= SHORT EXERCISE =
Reproduce the records below line for line, omitting the pictures from your answer.

= DATA RECORDS =
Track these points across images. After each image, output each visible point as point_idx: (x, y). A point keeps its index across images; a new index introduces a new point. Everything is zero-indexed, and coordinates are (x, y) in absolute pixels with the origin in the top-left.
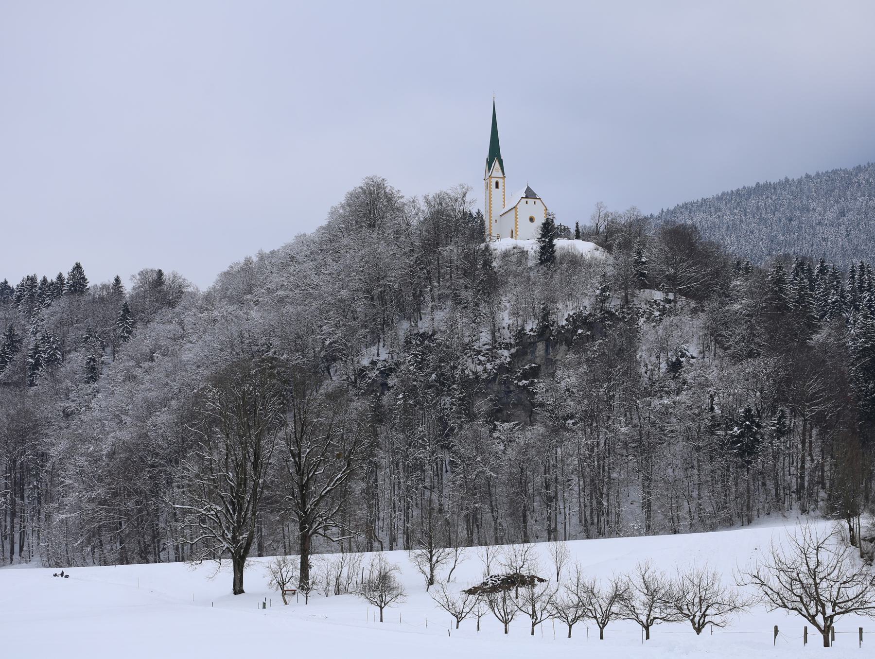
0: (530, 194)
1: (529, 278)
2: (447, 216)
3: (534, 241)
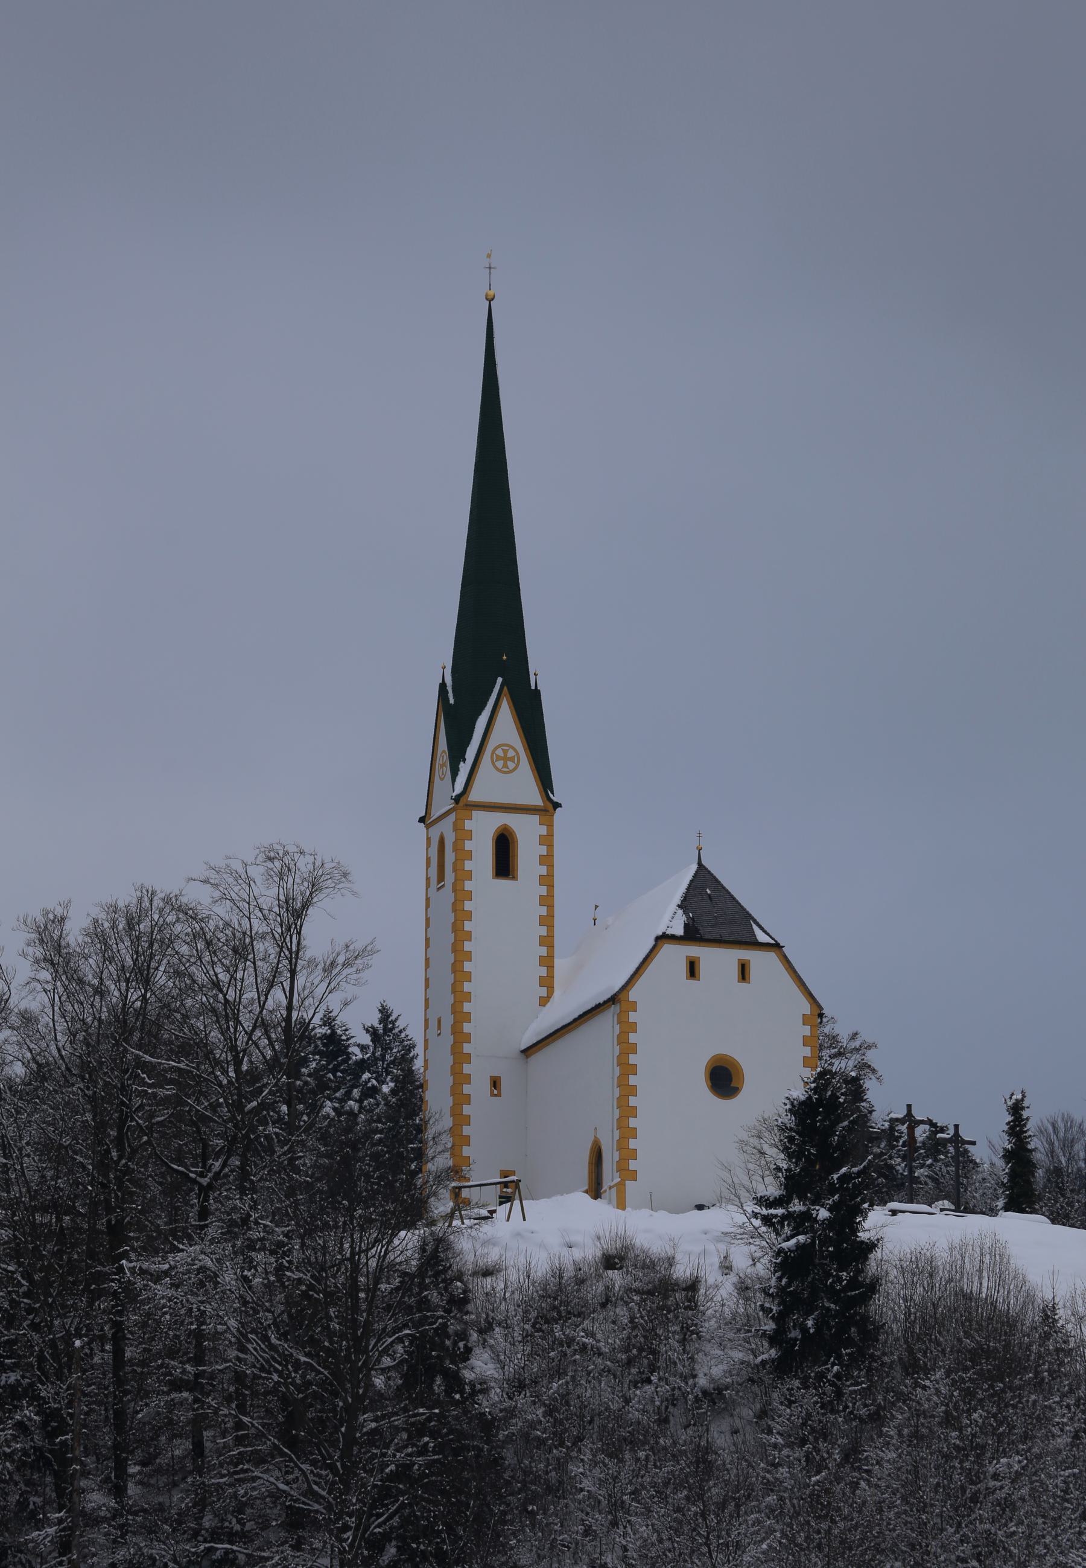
0: (713, 917)
1: (704, 1461)
2: (184, 1049)
3: (727, 1218)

= ANSWER =
Track these points across images. After each image, output each visible point as point_idx: (x, y). A point keeps its index across images; a new index introduces a new point. Everything is zero-indexed, and coordinates are (x, y) in absolute pixels with the origin in the top-left.
0: (530, 194)
1: (529, 278)
2: (447, 216)
3: (534, 241)
0: (713, 917)
1: (704, 1461)
2: (184, 1049)
3: (727, 1218)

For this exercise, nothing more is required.